__RECORDS FOR THE TASK__:
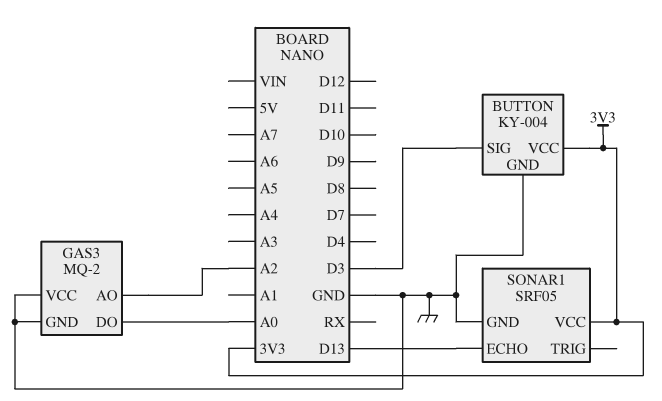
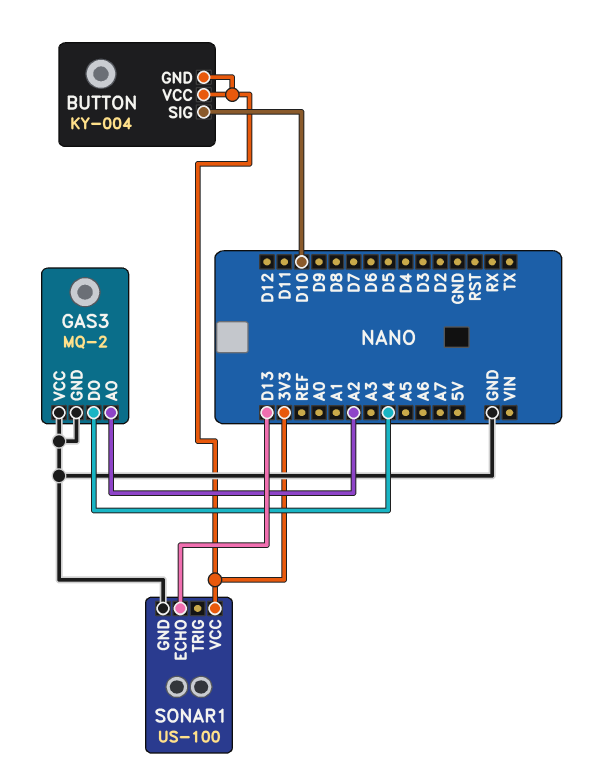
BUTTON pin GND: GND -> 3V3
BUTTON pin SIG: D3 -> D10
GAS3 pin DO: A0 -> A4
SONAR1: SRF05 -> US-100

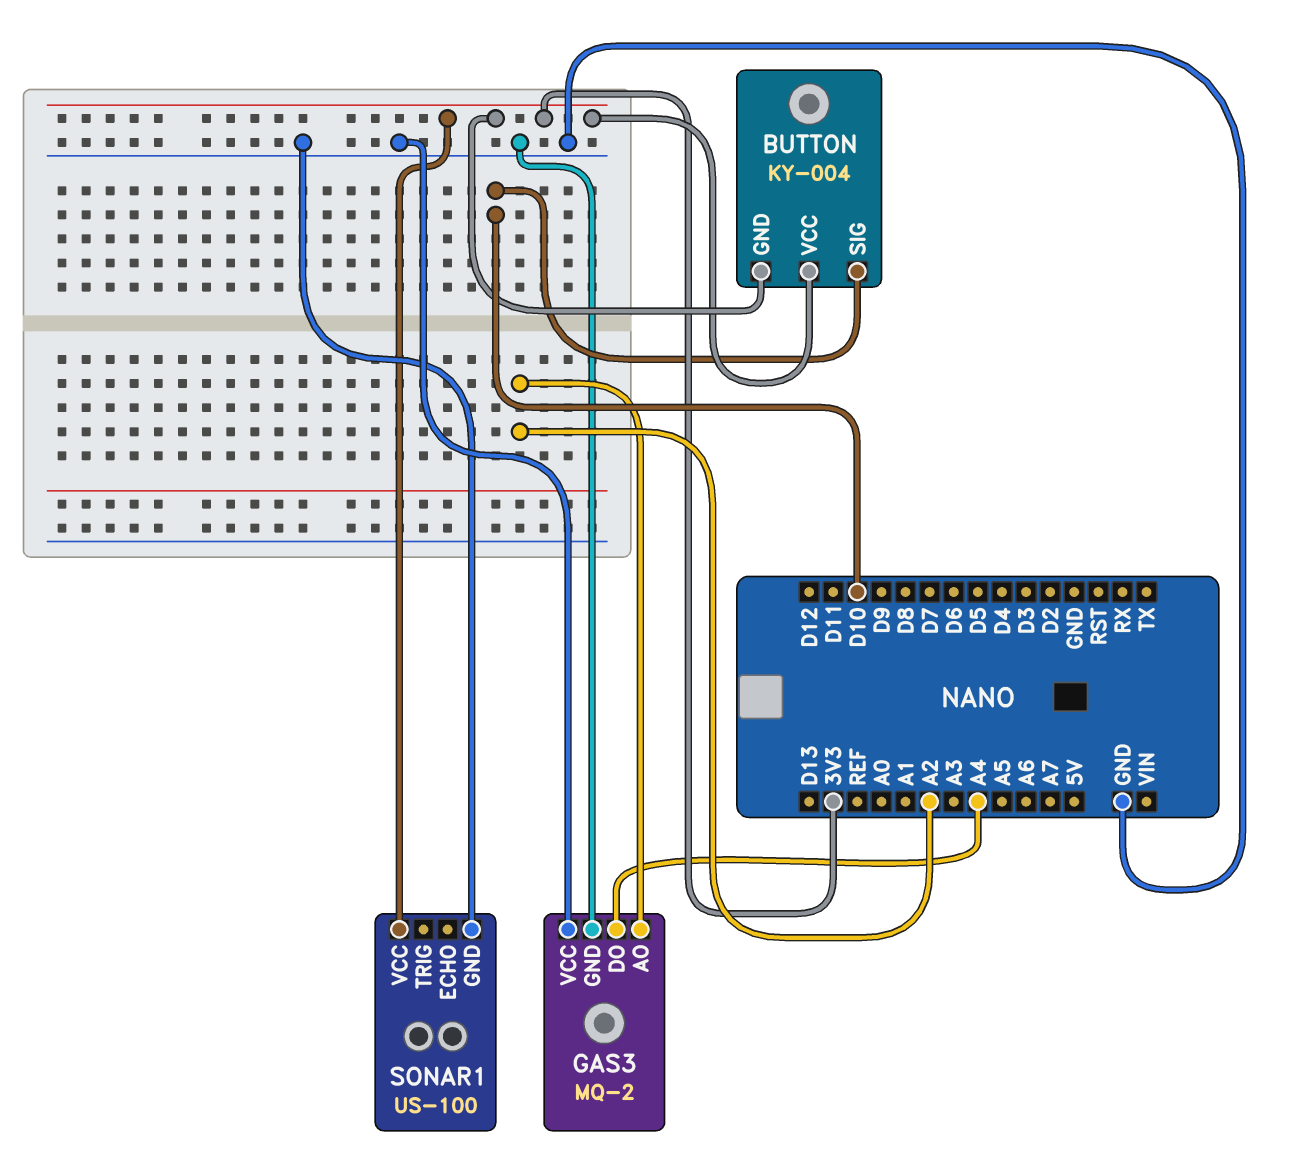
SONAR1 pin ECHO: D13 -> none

* * *

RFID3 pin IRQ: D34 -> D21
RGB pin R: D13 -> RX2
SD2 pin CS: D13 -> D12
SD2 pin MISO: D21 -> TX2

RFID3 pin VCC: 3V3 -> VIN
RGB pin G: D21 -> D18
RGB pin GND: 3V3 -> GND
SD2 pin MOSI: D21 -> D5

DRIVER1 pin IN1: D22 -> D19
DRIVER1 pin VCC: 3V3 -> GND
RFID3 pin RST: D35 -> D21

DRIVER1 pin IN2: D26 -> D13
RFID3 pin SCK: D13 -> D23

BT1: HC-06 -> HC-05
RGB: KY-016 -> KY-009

* * *

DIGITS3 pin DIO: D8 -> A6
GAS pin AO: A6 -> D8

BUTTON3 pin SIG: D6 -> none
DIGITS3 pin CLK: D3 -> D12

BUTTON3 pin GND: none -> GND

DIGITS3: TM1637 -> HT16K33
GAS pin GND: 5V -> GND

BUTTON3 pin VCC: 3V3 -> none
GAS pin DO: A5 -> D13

__WHAT IS EXPECTED__: Start with the line above that contains "GAS pin GND: 5V -> GND" and end with the line that contains "GAS pin DO: A5 -> D13". Write out those lines exactly, and only those.

__ANSWER TO THIS TASK__:
GAS pin GND: 5V -> GND

BUTTON3 pin VCC: 3V3 -> none
GAS pin DO: A5 -> D13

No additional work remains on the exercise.